▸ **Aim**:
Take the lines of the records below, starting with the line that contains "green rectangle: rotated" and going on through the line that contains "gray pentagon: moved 2 px left, 9 px up", and rewrite them as a JSON list of strings with one string per line and blank lines left out.

▸ **Extracted entries**:

# # #

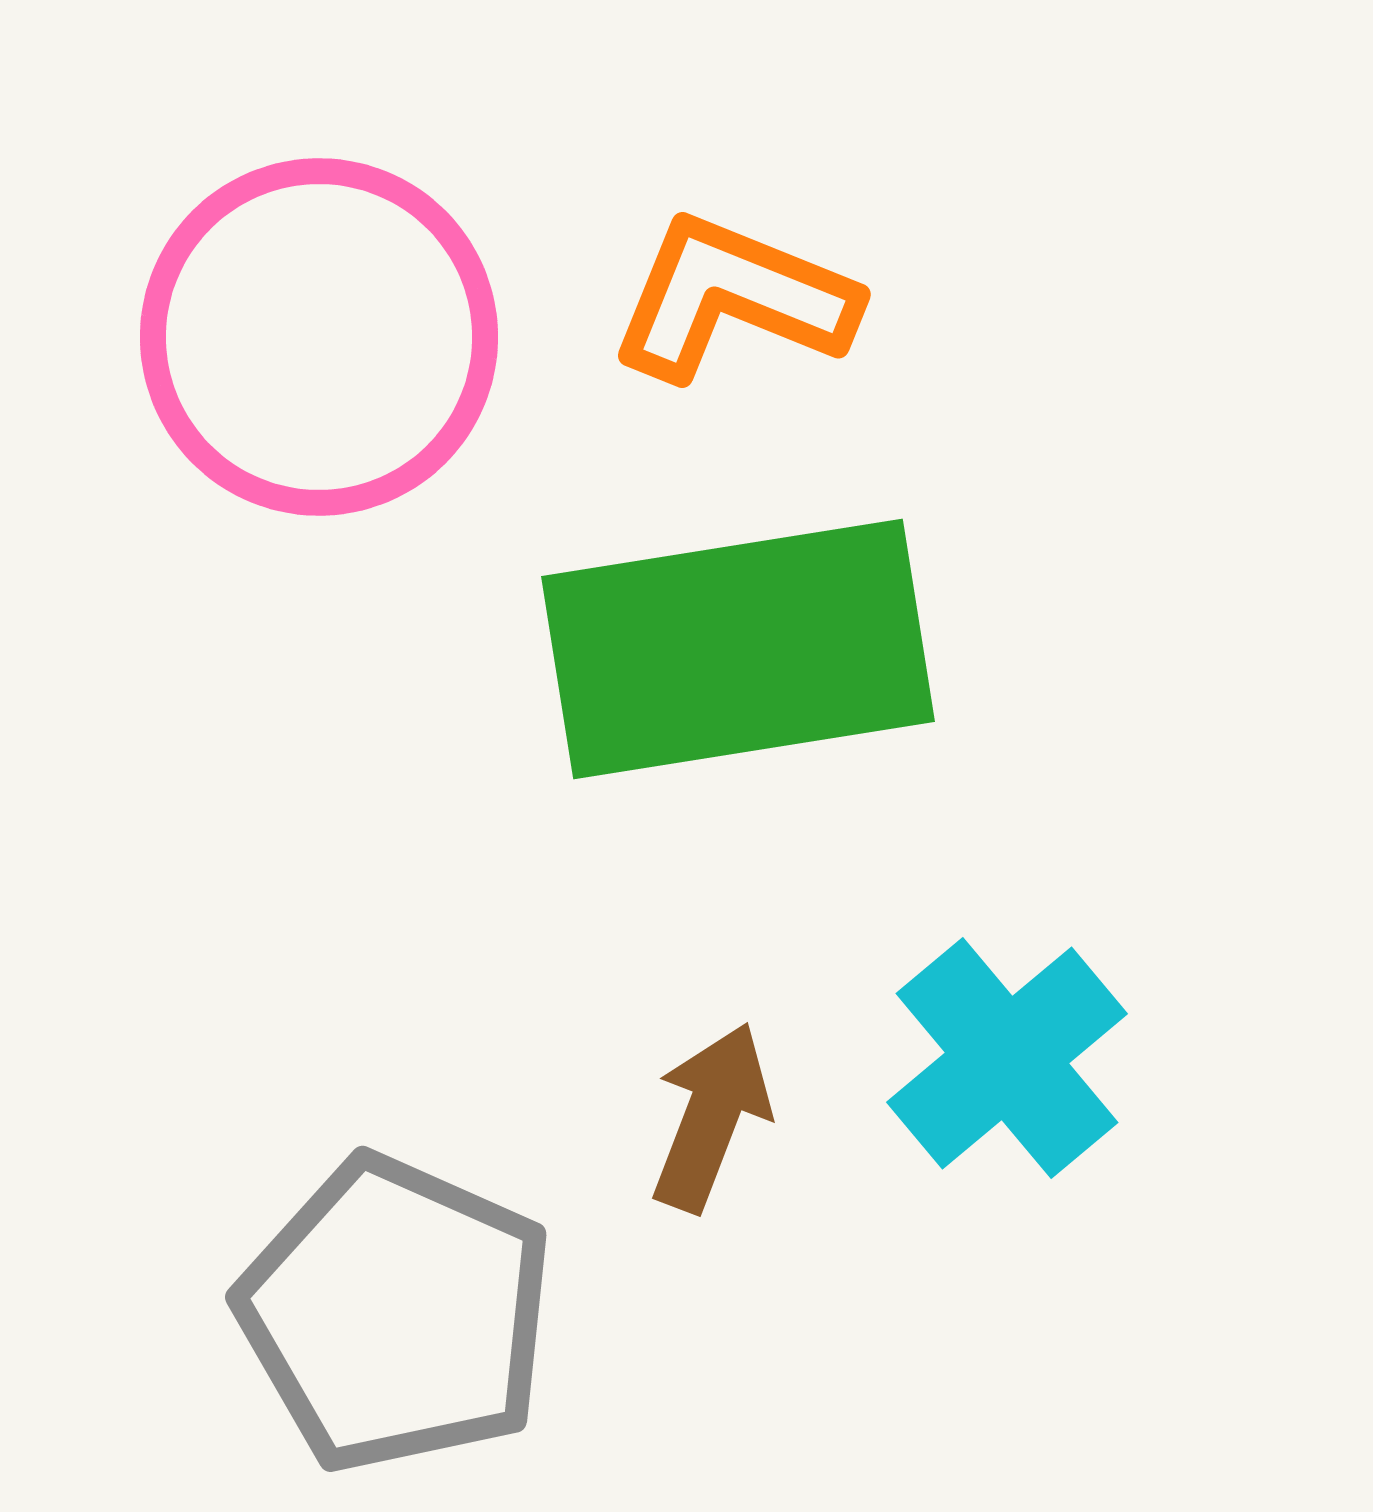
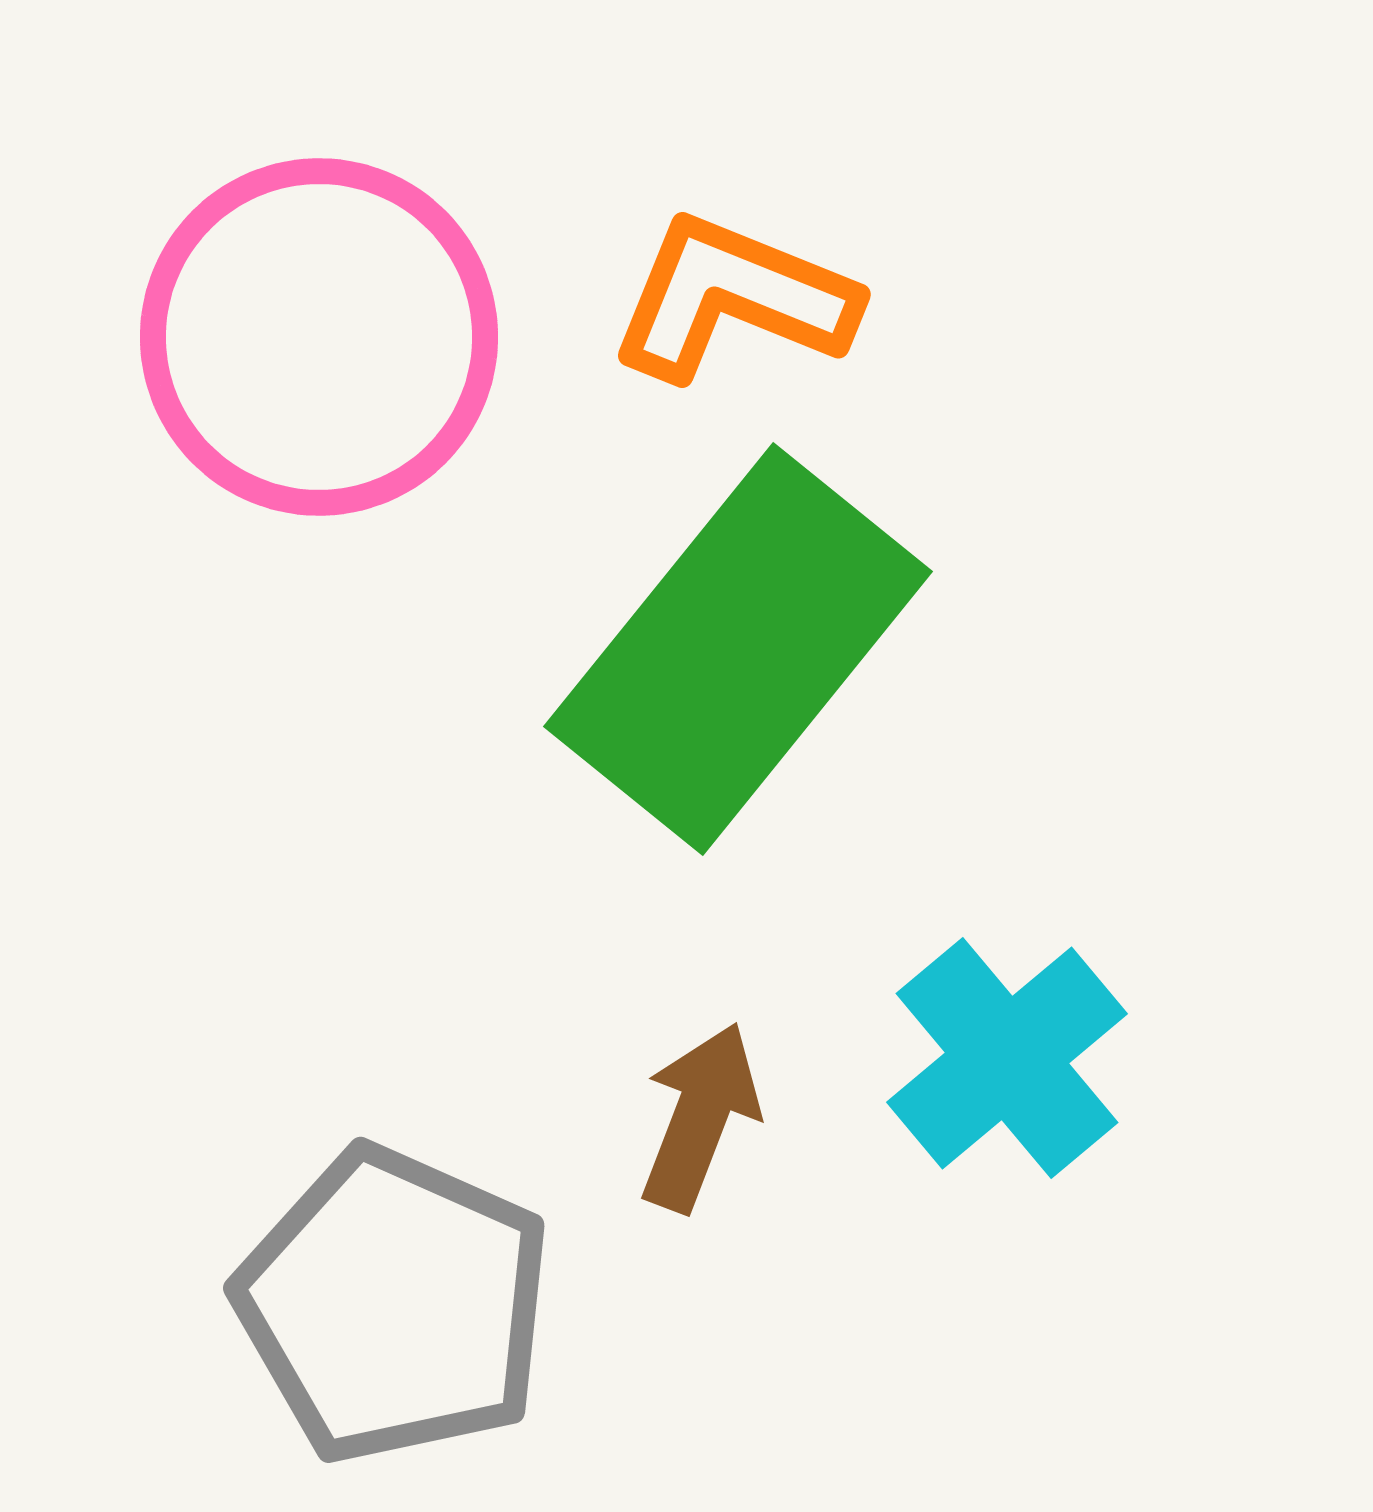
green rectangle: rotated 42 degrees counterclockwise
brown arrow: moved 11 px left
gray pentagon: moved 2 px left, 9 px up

# # #

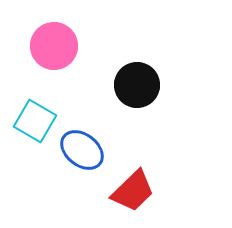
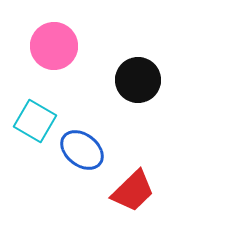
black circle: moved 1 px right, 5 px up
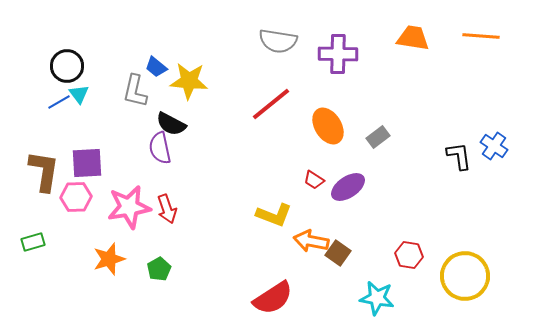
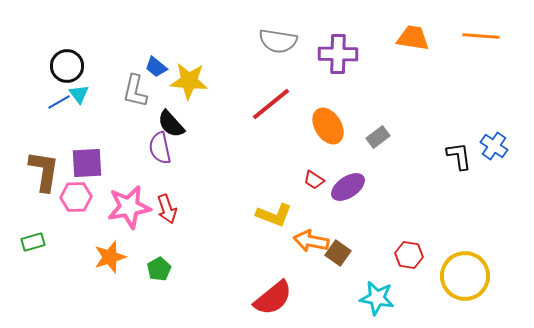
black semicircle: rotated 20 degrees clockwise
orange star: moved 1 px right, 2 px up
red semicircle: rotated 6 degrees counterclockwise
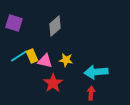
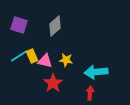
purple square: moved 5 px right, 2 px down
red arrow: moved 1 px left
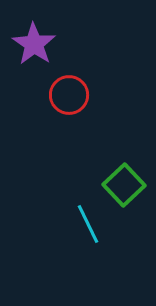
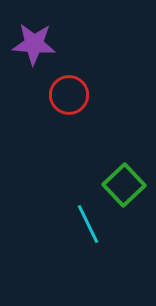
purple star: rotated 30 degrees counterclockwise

# # #

▸ **Exercise result**:
[
  "green rectangle: rotated 42 degrees counterclockwise",
  "brown arrow: moved 11 px left",
  "gray pentagon: moved 2 px left, 9 px up"
]